Data extract:

◇ ◇ ◇ ◇ ◇ ◇ ◇

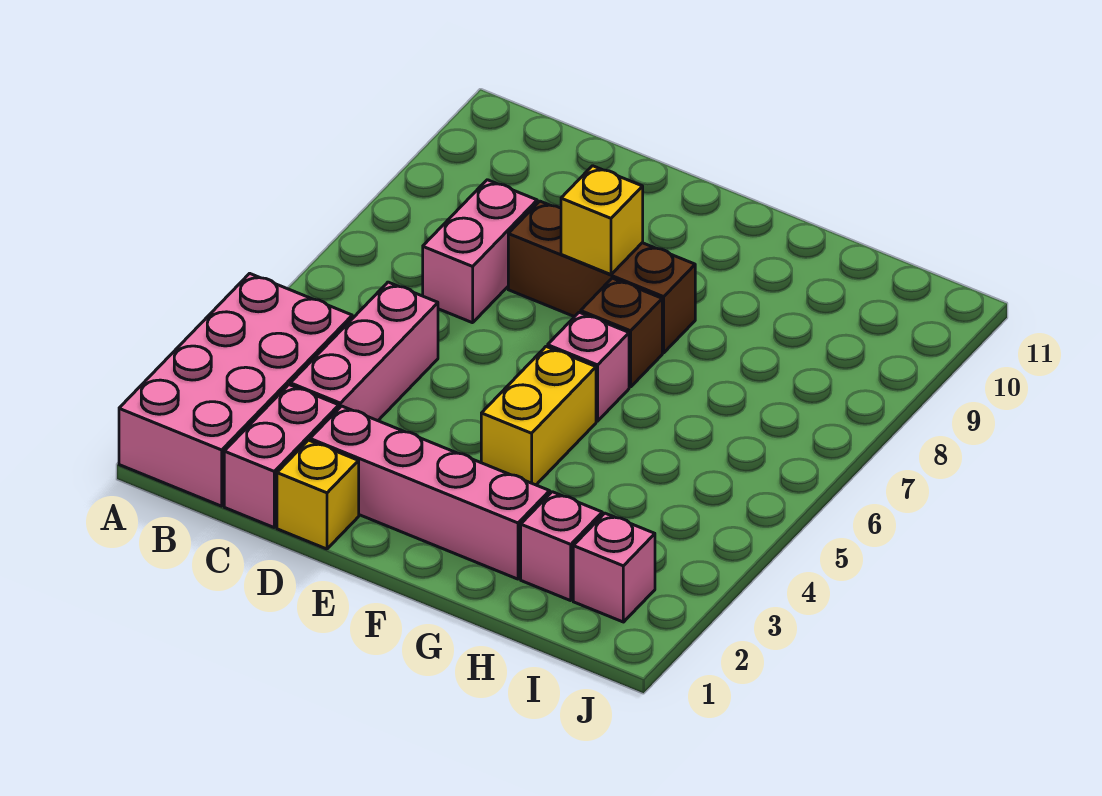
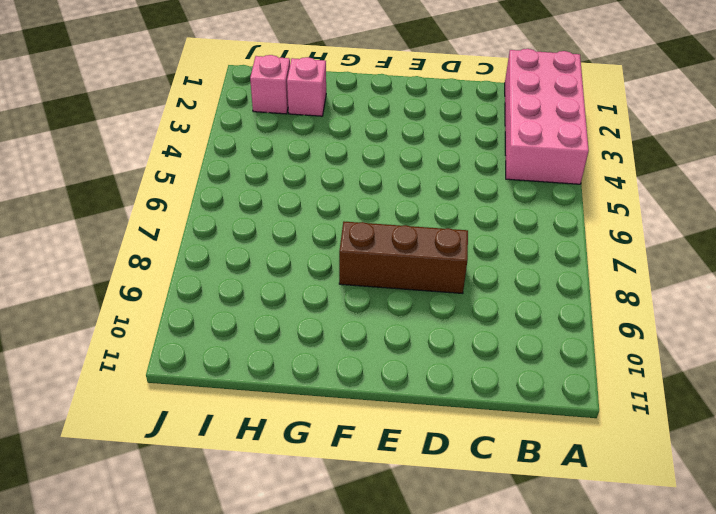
none -> pink 1x2 brick [224,385,339,527]
none -> pink 1x3 brick [290,282,438,421]
none -> pink 1x2 brick [423,180,537,323]

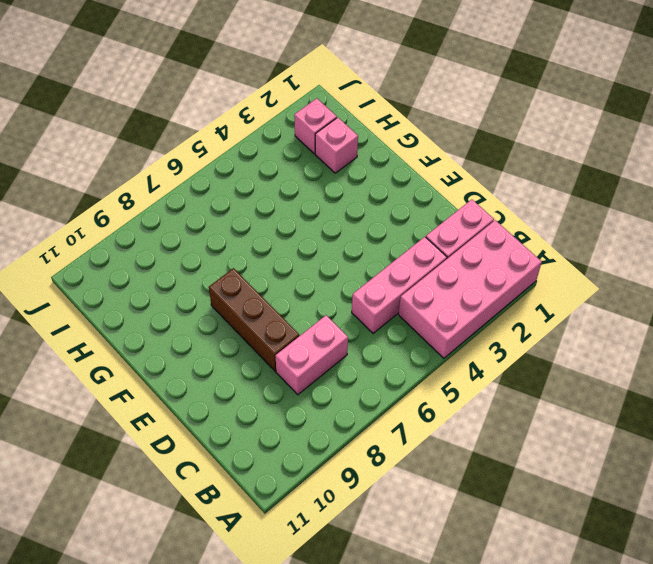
none -> yellow 1x1 brick [277,440,359,549]
none -> pink 1x4 brick [310,406,550,579]
none -> yellow 1x2 brick [481,347,596,485]

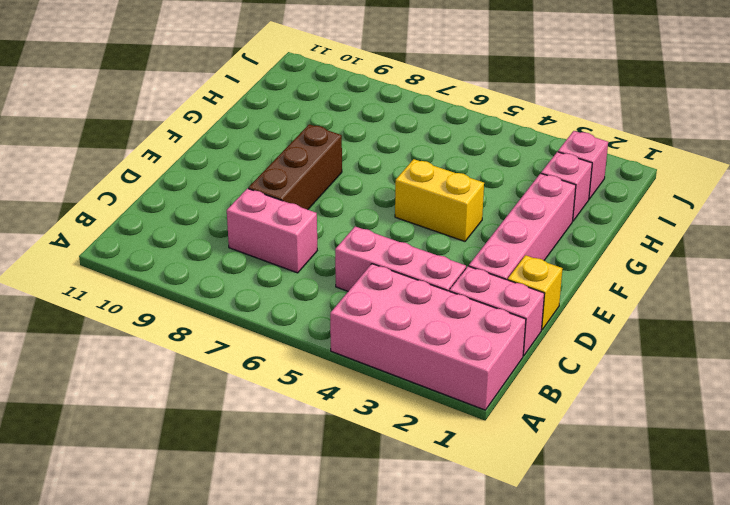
none -> pink 1x1 brick [548,312,629,421]
none -> brown 1x1 brick [581,278,662,387]
none -> yellow 1x1 brick [561,166,643,275]

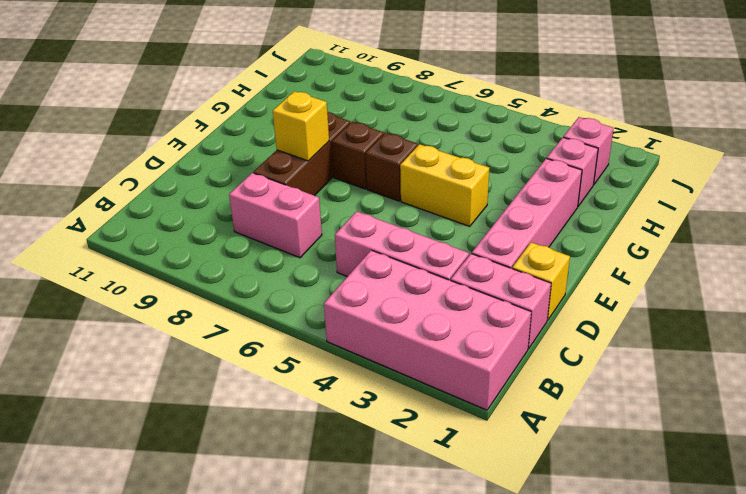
brown 1x1 brick [366,133,418,201] -> pink 1x1 brick [548,312,629,421]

◇ ◇ ◇ ◇ ◇ ◇ ◇

To do:
Exactly restate the lines from the one holding "none -> pink 1x2 brick [423,180,537,323]" to the final line of the records above, including both and excluding pictures.

Task output:
none -> pink 1x2 brick [423,180,537,323]

none -> yellow 1x1 brick [277,440,359,549]
none -> pink 1x4 brick [310,406,550,579]
none -> yellow 1x2 brick [481,347,596,485]

none -> pink 1x1 brick [548,312,629,421]
none -> brown 1x1 brick [581,278,662,387]
none -> yellow 1x1 brick [561,166,643,275]

brown 1x1 brick [366,133,418,201] -> pink 1x1 brick [548,312,629,421]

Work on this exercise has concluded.